■ **Instructions to follow**
Would you copy exactly the lines in the data below from the one that has "green circle: (292, 345) -> (412, 464), moved" through the one that has "red line: (111, 293)", dropping any pictures?

..........

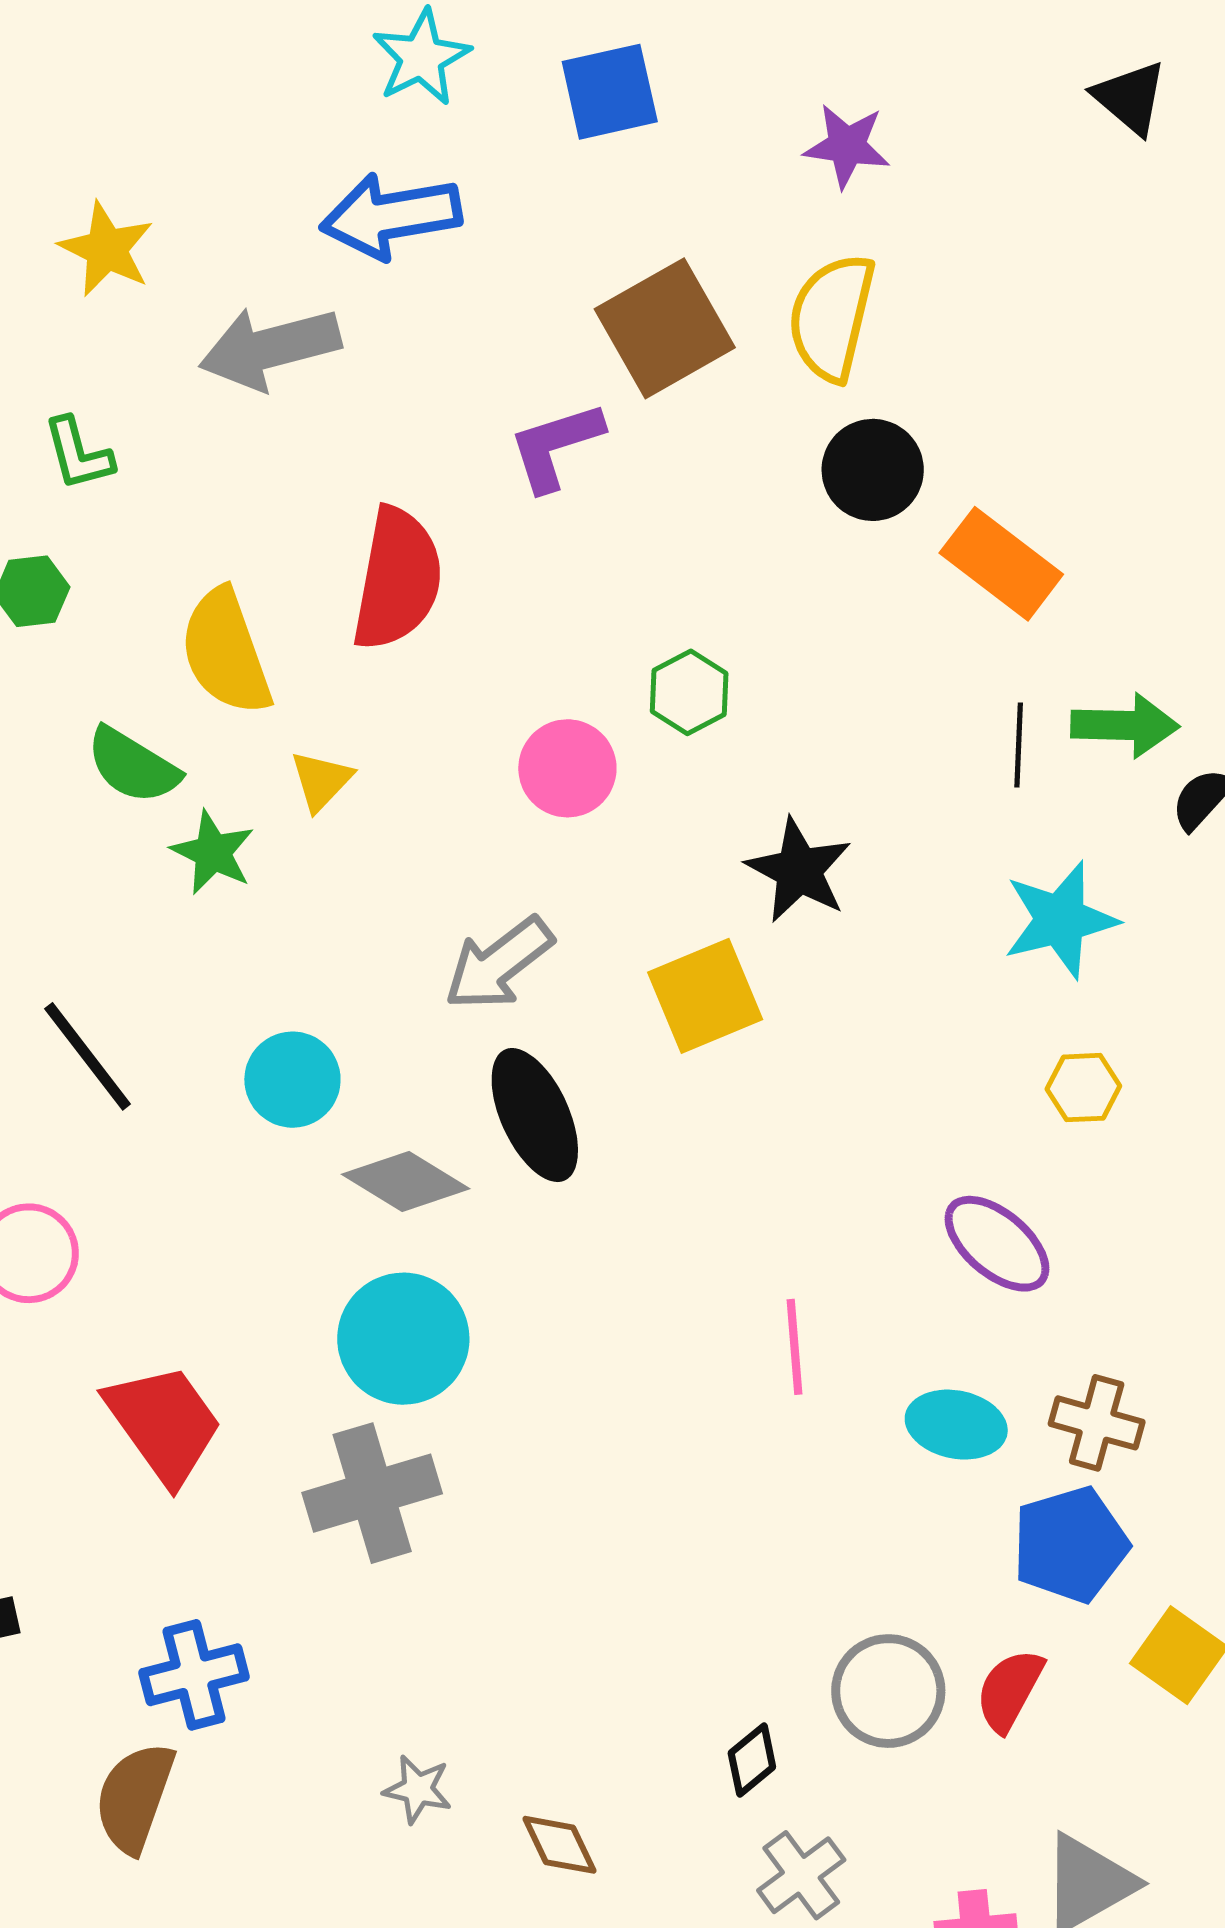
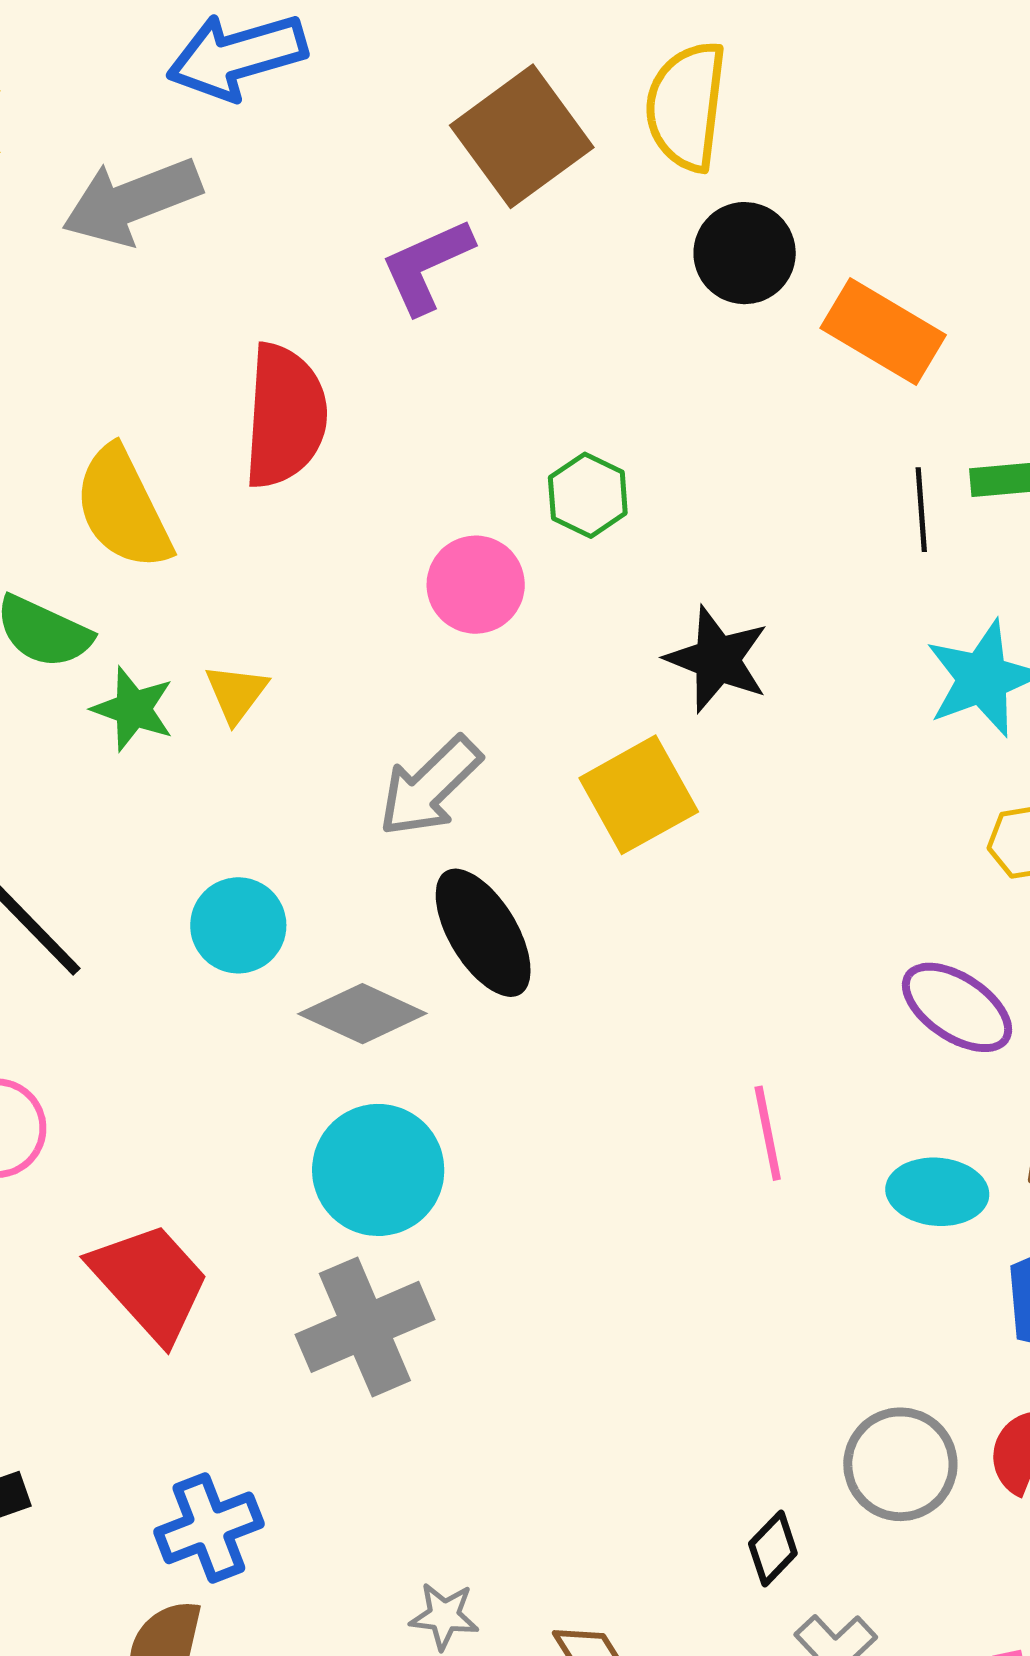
yellow triangle: (321, 781) -> (236, 693), moved

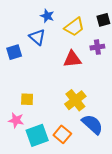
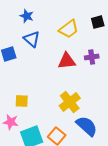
blue star: (47, 16) -> (27, 16), moved
purple cross: (97, 47) -> (92, 57), moved

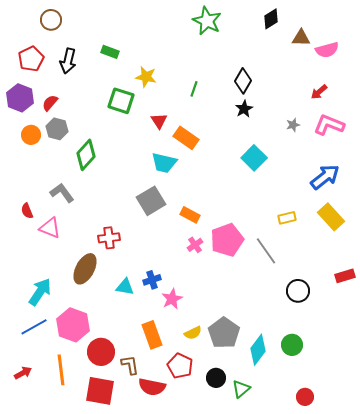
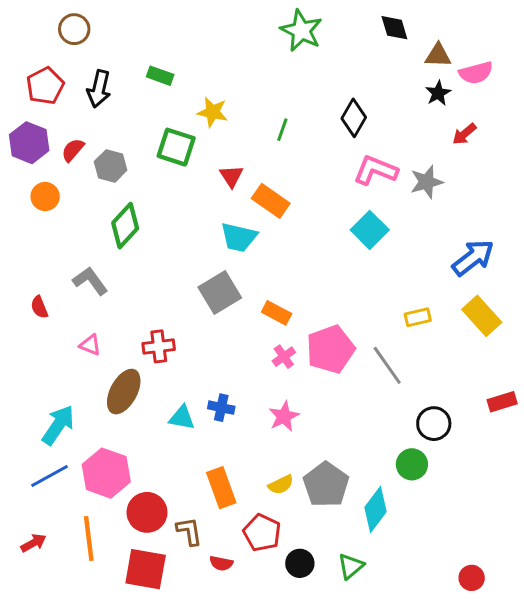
black diamond: (271, 19) -> (394, 28), turned -75
black star: (244, 109) -> (438, 93), moved
gray star: (293, 125) -> (426, 182), size x1.6
pink L-shape: (329, 125) -> (376, 170), moved
gray hexagon: (57, 129) -> (111, 166), moved
pink triangle: (50, 228) -> (90, 345), moved, size x0.7
blue cross: (152, 280) -> (221, 408), turned 30
pink star: (172, 299) -> (284, 416), moved
green circle: (292, 345) -> (412, 464), moved
black circle: (216, 378) -> (300, 563), moved
red semicircle: (152, 387) -> (221, 563), size x0.6
red circle: (305, 397) -> (472, 578), moved

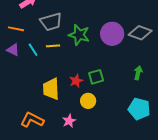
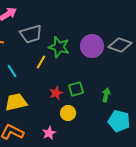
yellow line: (53, 46) -> (41, 62), moved, turned -56
cyan line: (33, 50) -> (12, 71), moved
green arrow: (138, 73) -> (106, 95), moved
yellow trapezoid: (51, 89) -> (16, 102), moved, turned 80

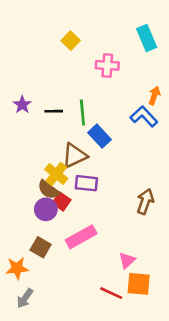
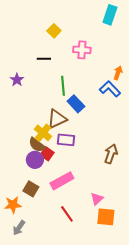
cyan rectangle: (147, 38) -> (110, 15), moved, turned 42
black line: (54, 111) -> (44, 59), moved
red line: (111, 293) -> (67, 214), moved, turned 30

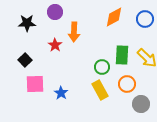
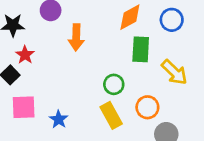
red star: (55, 45) -> (25, 55), moved
green rectangle: (122, 55) -> (141, 49), moved

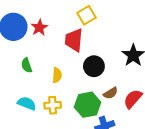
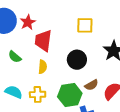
yellow square: (86, 15) -> (85, 25), moved, turned 30
red trapezoid: (74, 40) -> (43, 41), moved
green semicircle: (27, 65) -> (15, 57), turned -32

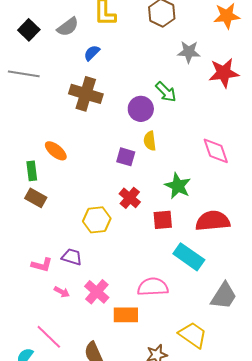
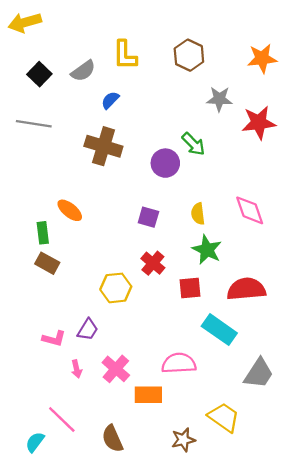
yellow semicircle: (150, 141) -> (198, 214), moved
purple trapezoid: (72, 257) -> (88, 330), turned 105
pink arrow: (62, 292) -> (76, 369), turned 49

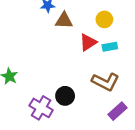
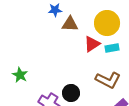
yellow circle: (104, 19) -> (107, 23), size x1.6

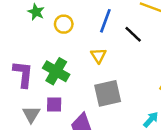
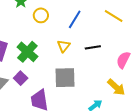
black line: (133, 34) -> (93, 47), moved, turned -63
purple square: (54, 105) -> (21, 78), turned 32

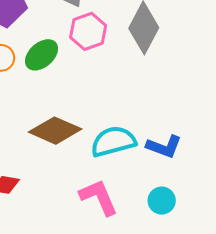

..........

■ **Response for this exercise**
green circle: (292, 345) -> (412, 464), moved
black circle: (216, 378) -> (300, 563), moved
red semicircle: (152, 387) -> (221, 563), size x0.6
red circle: (305, 397) -> (472, 578), moved

yellow line: (53, 46) -> (41, 62), moved, turned -56
cyan line: (33, 50) -> (12, 71), moved
green arrow: (138, 73) -> (106, 95), moved
yellow trapezoid: (51, 89) -> (16, 102), moved, turned 80

cyan rectangle: (147, 38) -> (110, 15), moved, turned 42
black line: (54, 111) -> (44, 59), moved
red line: (111, 293) -> (67, 214), moved, turned 30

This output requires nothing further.